> _Work instruction_: Go through the material line by line and copy each one with the word "black".

> _Data shown_:
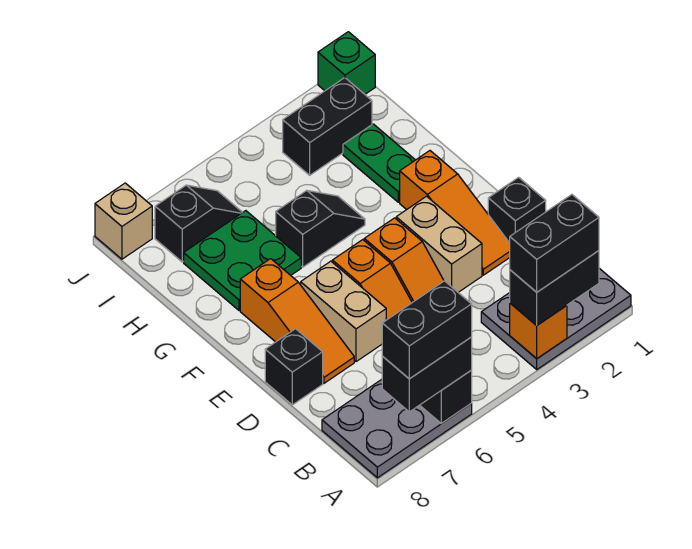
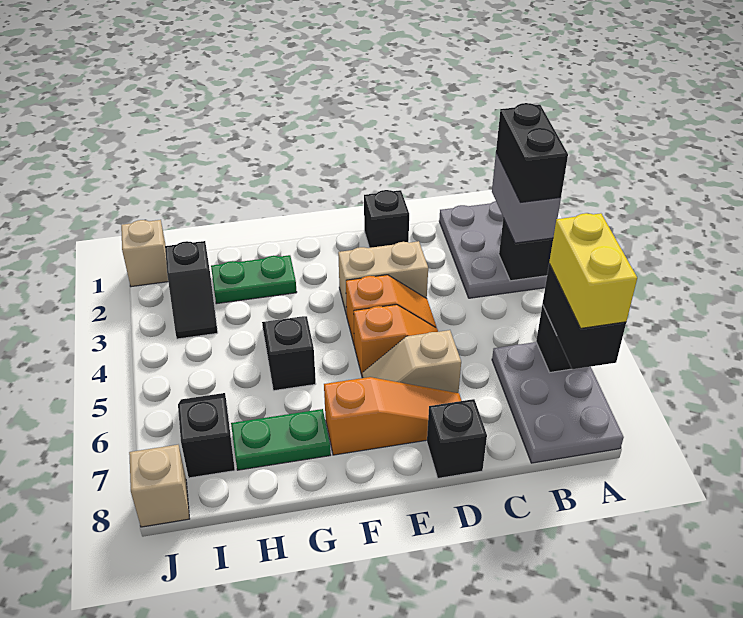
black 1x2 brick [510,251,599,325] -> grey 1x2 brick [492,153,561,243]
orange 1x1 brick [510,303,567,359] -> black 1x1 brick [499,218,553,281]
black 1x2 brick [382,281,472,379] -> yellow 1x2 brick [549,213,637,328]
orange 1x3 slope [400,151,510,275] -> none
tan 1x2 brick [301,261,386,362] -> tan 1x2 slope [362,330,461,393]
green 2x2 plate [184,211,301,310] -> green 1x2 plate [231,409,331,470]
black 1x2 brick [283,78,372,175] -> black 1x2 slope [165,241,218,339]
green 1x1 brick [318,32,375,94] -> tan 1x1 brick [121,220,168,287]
==
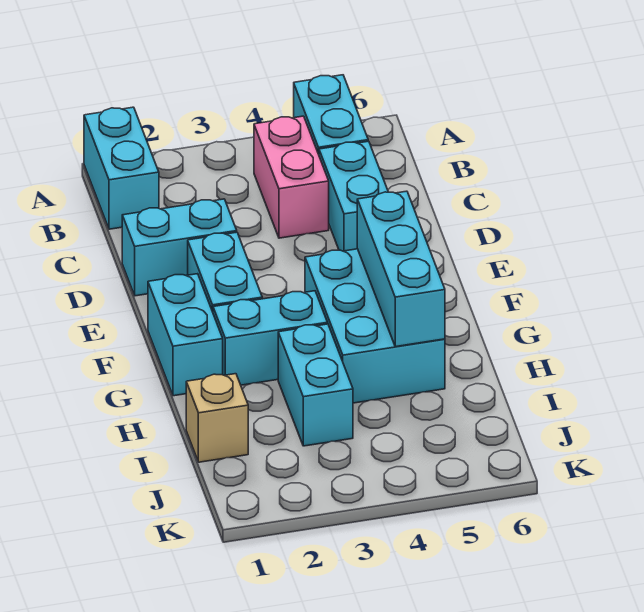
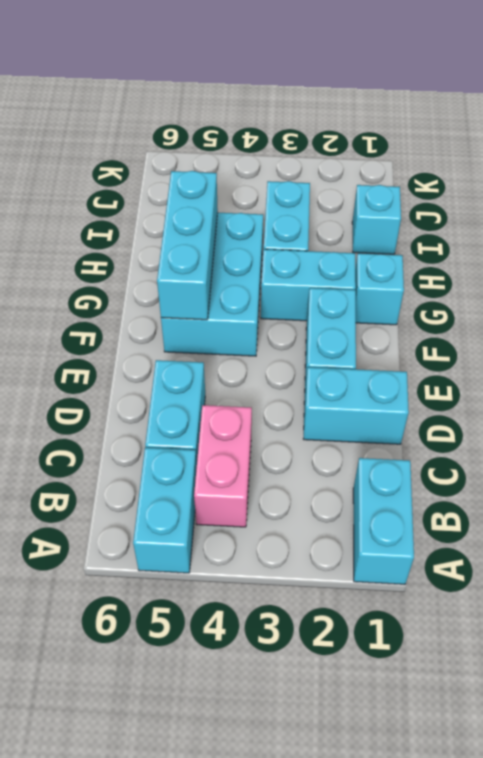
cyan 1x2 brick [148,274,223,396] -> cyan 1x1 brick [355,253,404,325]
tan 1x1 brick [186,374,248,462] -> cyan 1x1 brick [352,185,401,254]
...
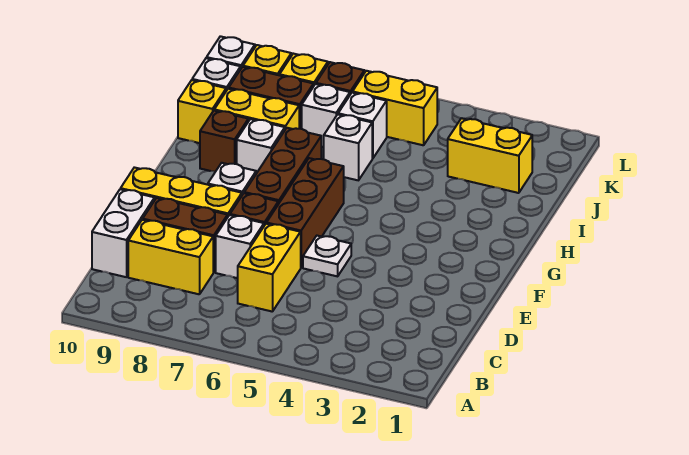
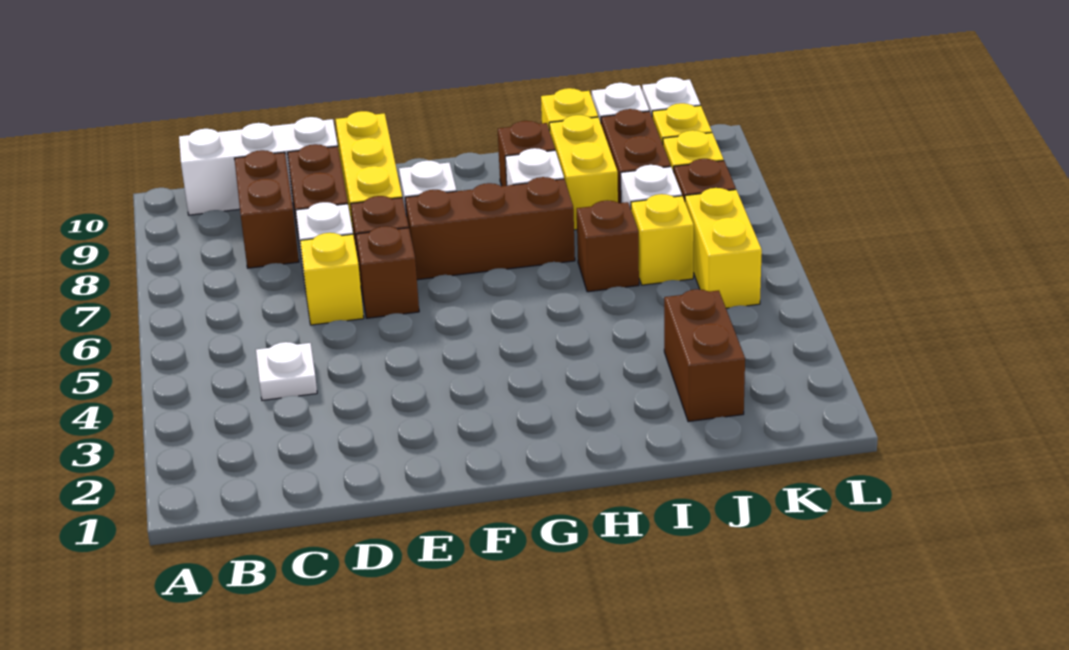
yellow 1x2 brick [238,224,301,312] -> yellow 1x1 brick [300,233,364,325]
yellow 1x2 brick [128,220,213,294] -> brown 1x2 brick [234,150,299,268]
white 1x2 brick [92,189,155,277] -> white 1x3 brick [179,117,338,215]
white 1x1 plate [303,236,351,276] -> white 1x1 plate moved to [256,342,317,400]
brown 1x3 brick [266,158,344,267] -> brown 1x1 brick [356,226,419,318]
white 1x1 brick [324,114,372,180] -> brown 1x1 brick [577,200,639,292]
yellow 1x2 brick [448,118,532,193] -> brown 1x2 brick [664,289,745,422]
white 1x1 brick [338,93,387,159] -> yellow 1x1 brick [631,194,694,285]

> _Result of this task_:
black 1x2 brick [510,251,599,325] -> grey 1x2 brick [492,153,561,243]
orange 1x1 brick [510,303,567,359] -> black 1x1 brick [499,218,553,281]
black 1x2 brick [382,281,472,379] -> yellow 1x2 brick [549,213,637,328]
black 1x2 brick [283,78,372,175] -> black 1x2 slope [165,241,218,339]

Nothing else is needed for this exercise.